# [PROBLEM TO WORK ON]
What is needed here is an exact printout of the data, with no pictures included.

# [ENTRIES SHOWN]
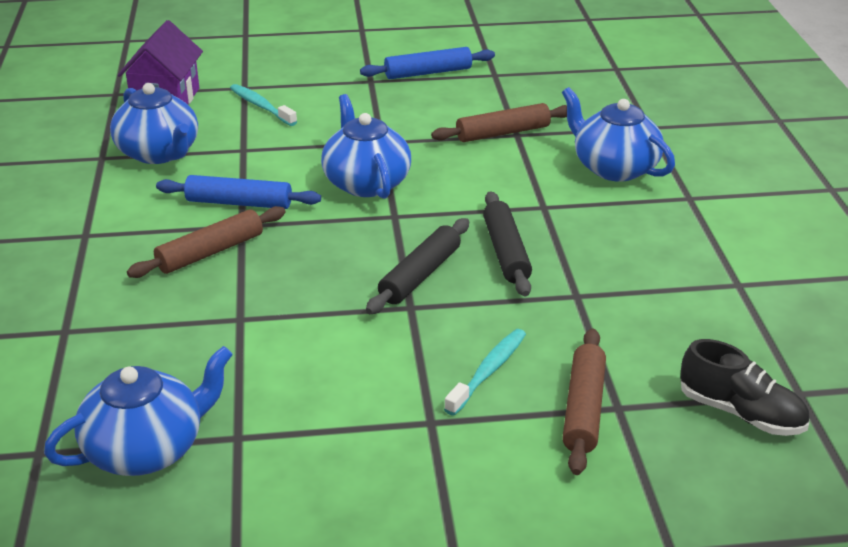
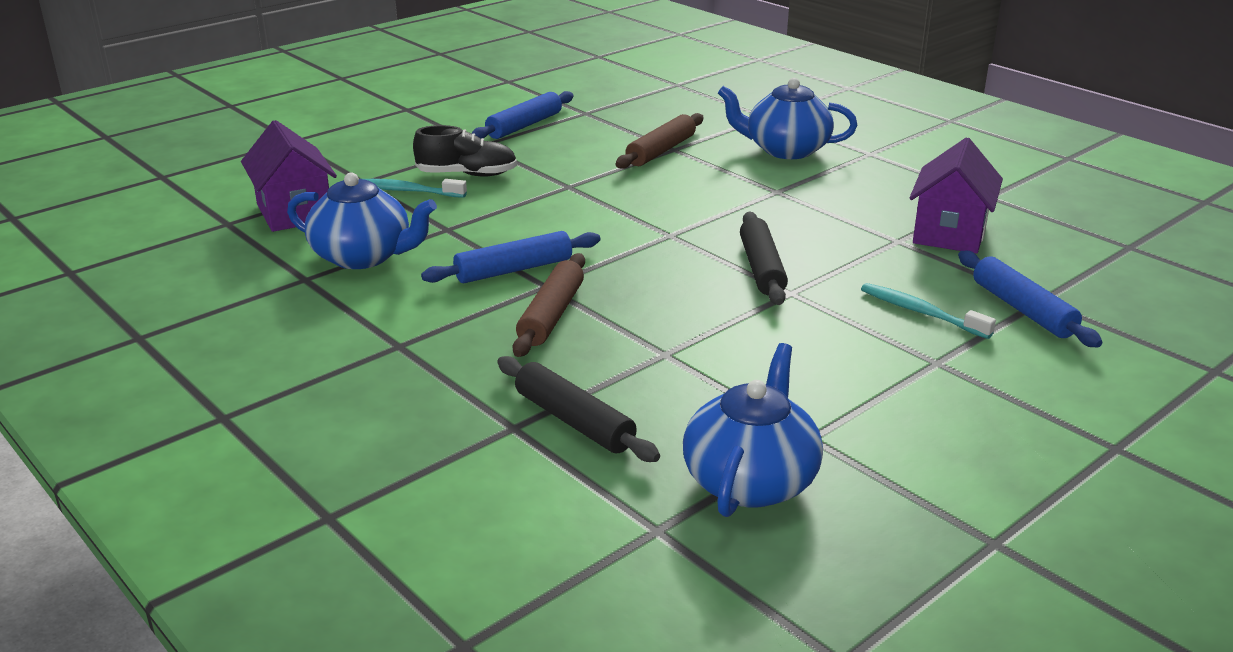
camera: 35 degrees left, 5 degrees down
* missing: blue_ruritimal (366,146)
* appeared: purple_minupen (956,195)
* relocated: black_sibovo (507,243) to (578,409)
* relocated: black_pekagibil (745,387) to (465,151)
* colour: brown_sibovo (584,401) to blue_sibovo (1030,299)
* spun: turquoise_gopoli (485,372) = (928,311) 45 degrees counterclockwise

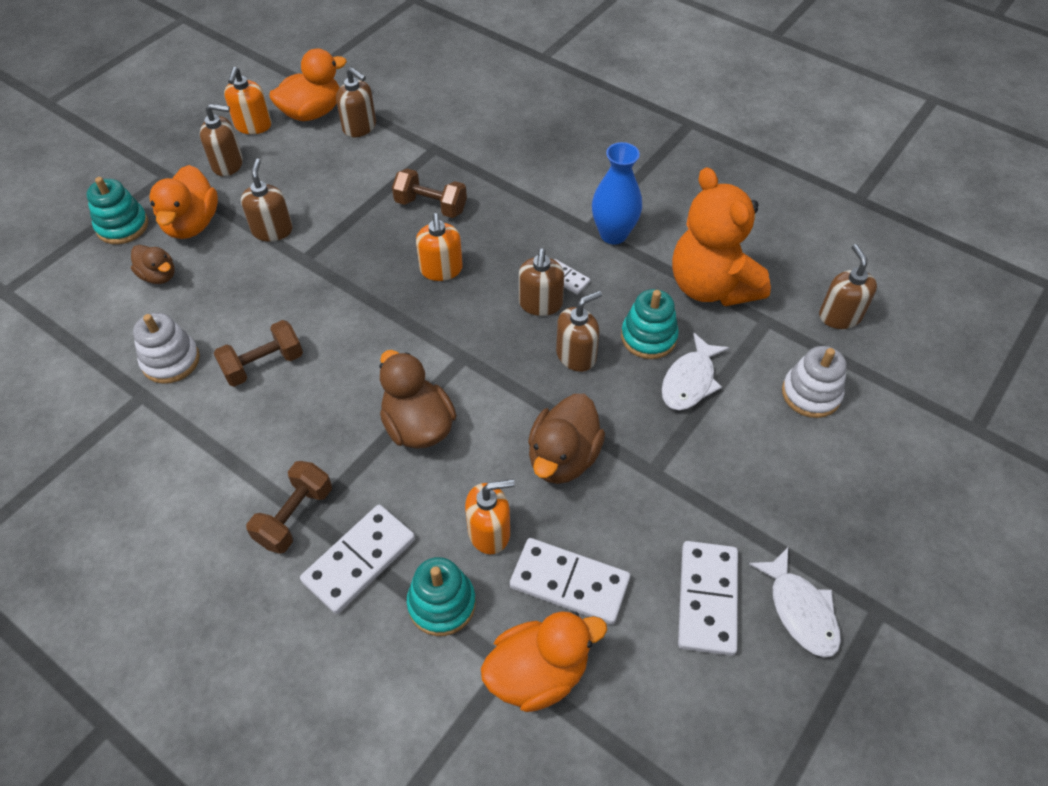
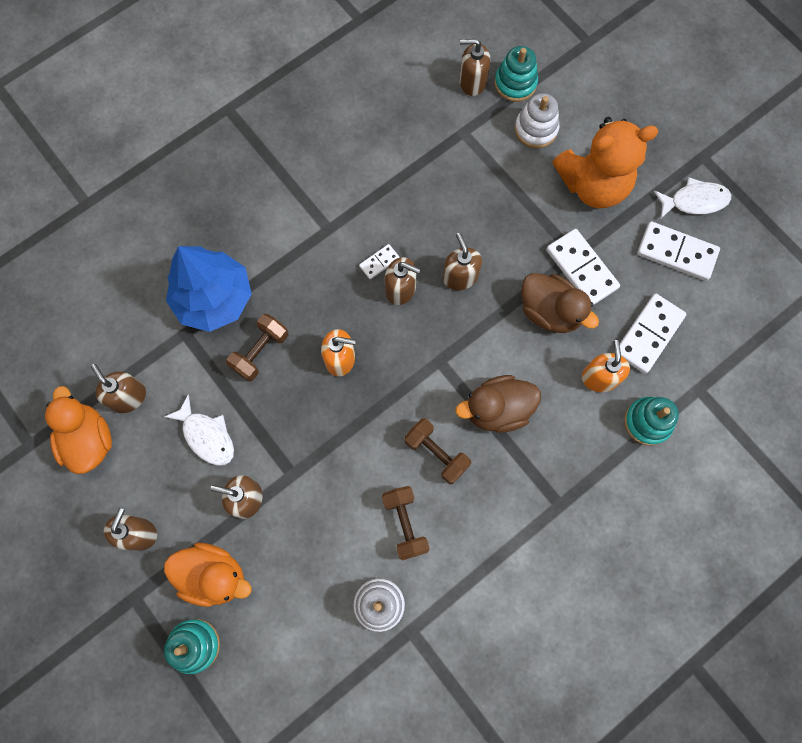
camera: 75 degrees left, 20 degrees up
* missing: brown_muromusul (153,264)
* missing: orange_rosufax (248,100)
* missing: orange_muromusul (544,661)
* missing: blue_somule (617,193)
* appeared: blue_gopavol (209,289)
* relocated: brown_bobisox (289,507) to (437,451)
* relocated: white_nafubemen (357,559) to (583,267)
* relocated:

# [ANSWER FOR THE TASK]
camera: 35 degrees left, 5 degrees down
* missing: blue_ruritimal (366,146)
* appeared: purple_minupen (956,195)
* relocated: black_sibovo (507,243) to (578,409)
* relocated: black_pekagibil (745,387) to (465,151)
* colour: brown_sibovo (584,401) to blue_sibovo (1030,299)
* spun: turquoise_gopoli (485,372) = (928,311) 45 degrees counterclockwise

camera: 75 degrees left, 20 degrees up
* missing: brown_muromusul (153,264)
* missing: orange_rosufax (248,100)
* missing: orange_muromusul (544,661)
* missing: blue_somule (617,193)
* appeared: blue_gopavol (209,289)
* relocated: brown_bobisox (289,507) to (437,451)
* relocated: white_nafubemen (357,559) to (583,267)
* relocated:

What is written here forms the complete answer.